• Work task: The answer is all of the data repeated exactly, with each picture omitted.

(Records contained in a dataset)
----------------------------------------

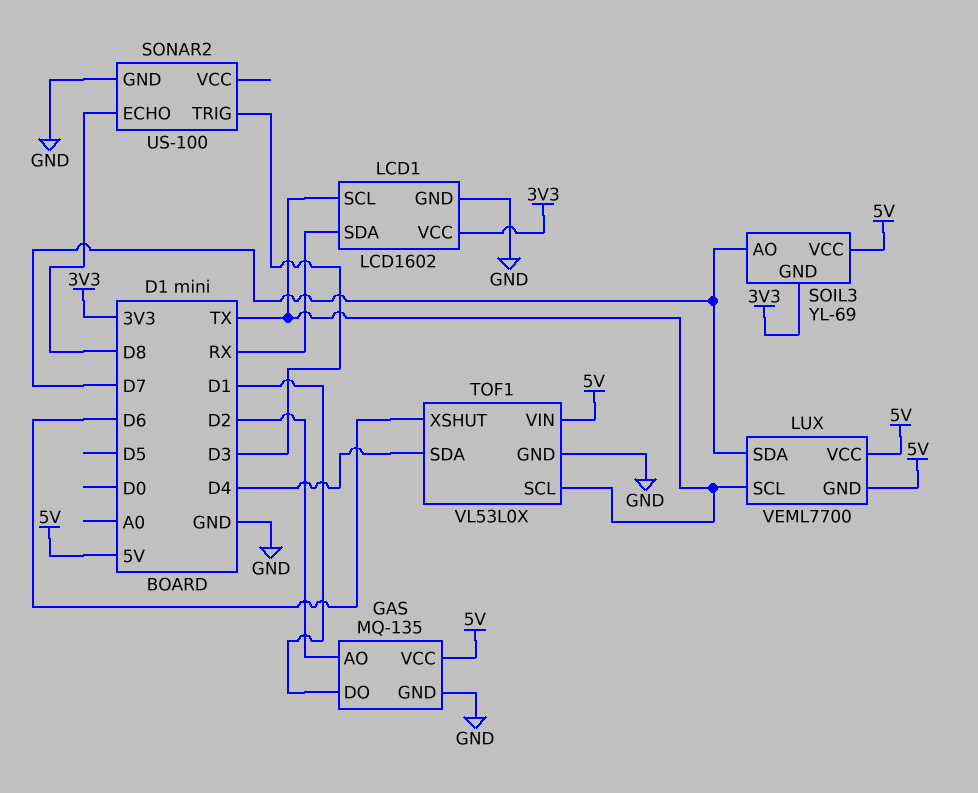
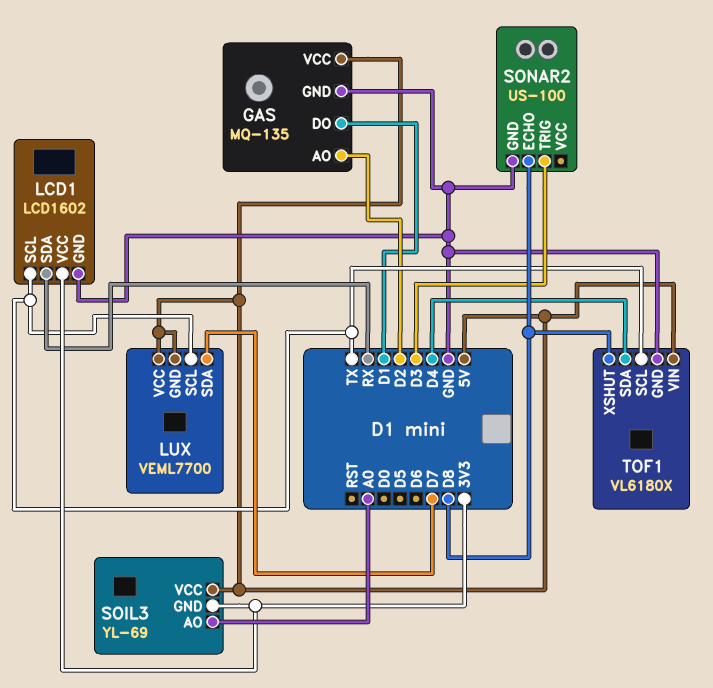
SOIL3 pin AO: D7 -> A0
TOF1: VL53L0X -> VL6180X
TOF1 pin XSHUT: D6 -> D8

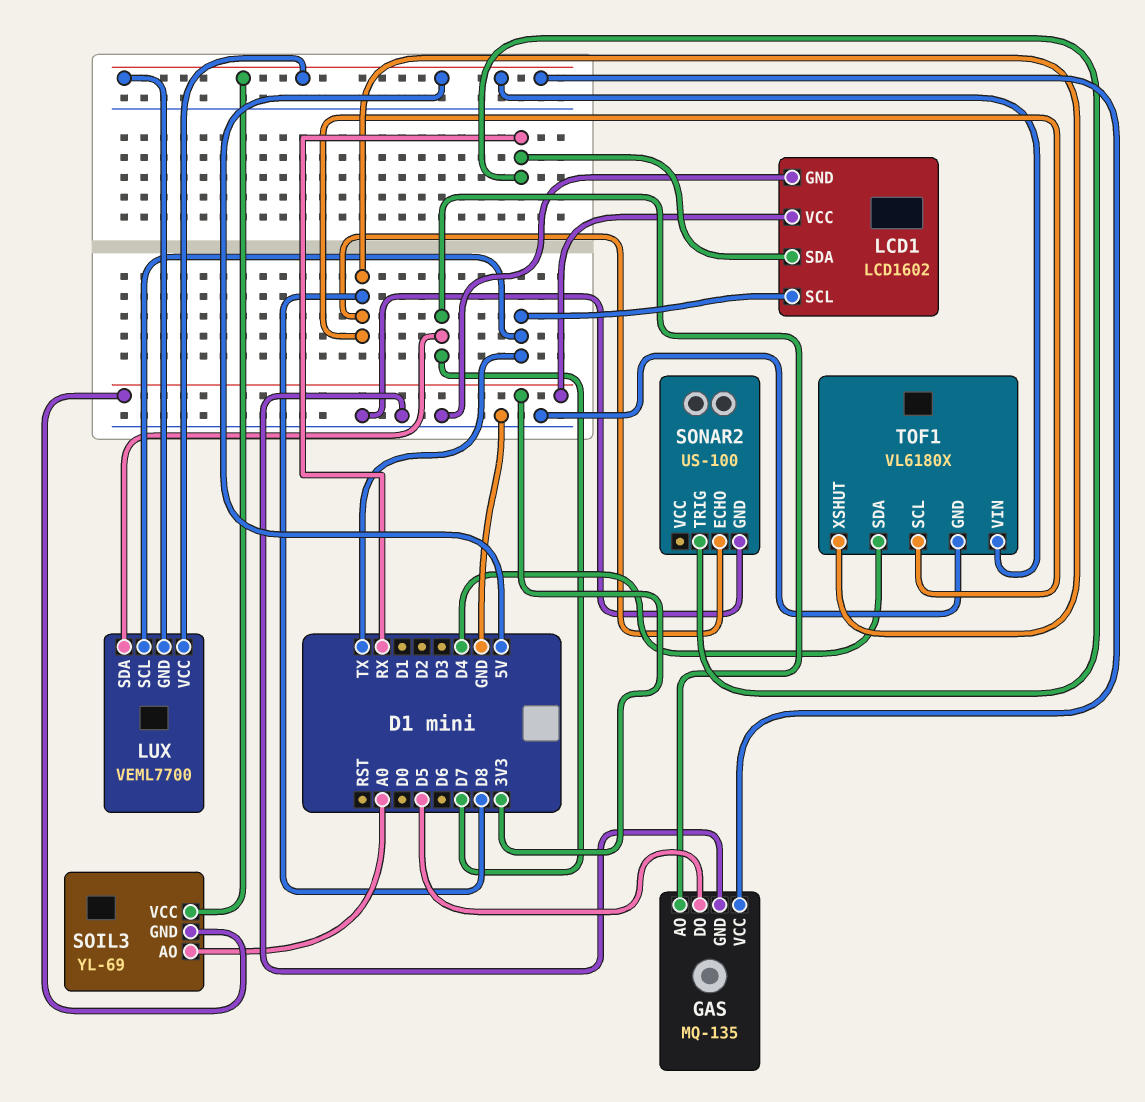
GAS pin AO: D2 -> D7
GAS pin DO: D1 -> D5
SONAR2 pin TRIG: D3 -> RX
TOF1 pin SCL: TX -> D8

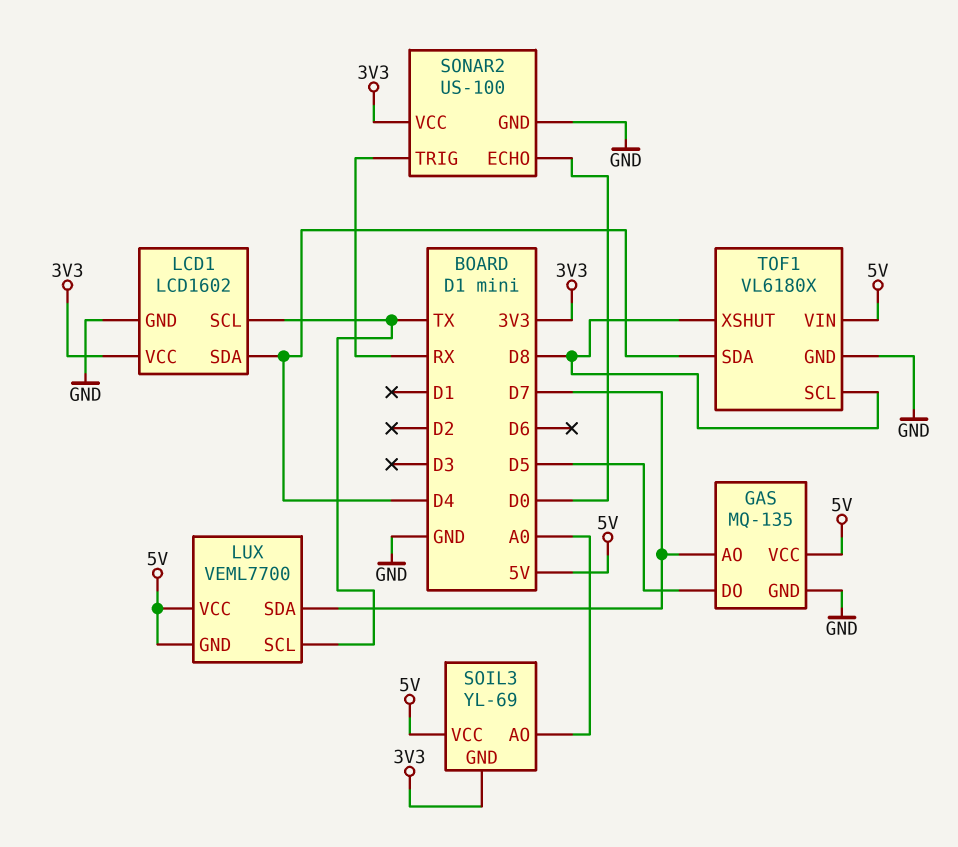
LCD1 pin SDA: RX -> D4
SONAR2 pin ECHO: D8 -> D0
SONAR2 pin VCC: none -> 3V3

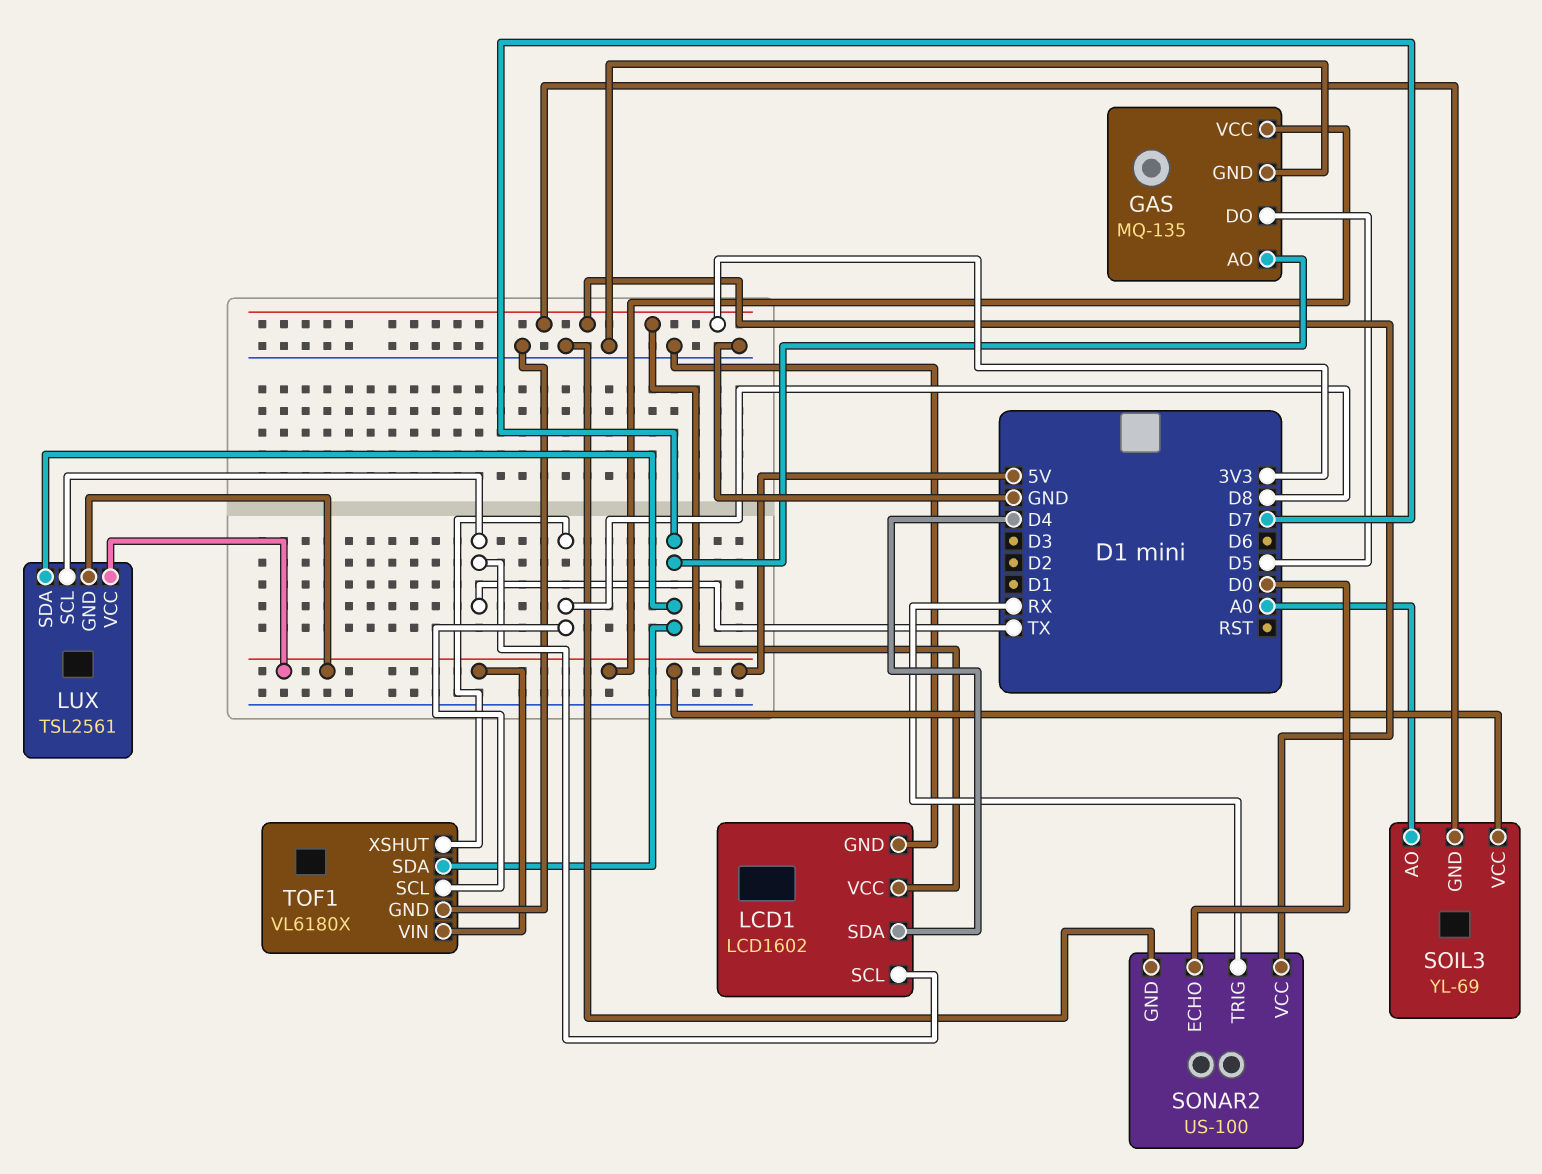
LUX: VEML7700 -> TSL2561
TOF1 pin SDA: D4 -> D7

----------------------------------------

• Task output:
SOIL3 pin AO: D7 -> A0
TOF1: VL53L0X -> VL6180X
TOF1 pin XSHUT: D6 -> D8

GAS pin AO: D2 -> D7
GAS pin DO: D1 -> D5
SONAR2 pin TRIG: D3 -> RX
TOF1 pin SCL: TX -> D8

LCD1 pin SDA: RX -> D4
SONAR2 pin ECHO: D8 -> D0
SONAR2 pin VCC: none -> 3V3

LUX: VEML7700 -> TSL2561
TOF1 pin SDA: D4 -> D7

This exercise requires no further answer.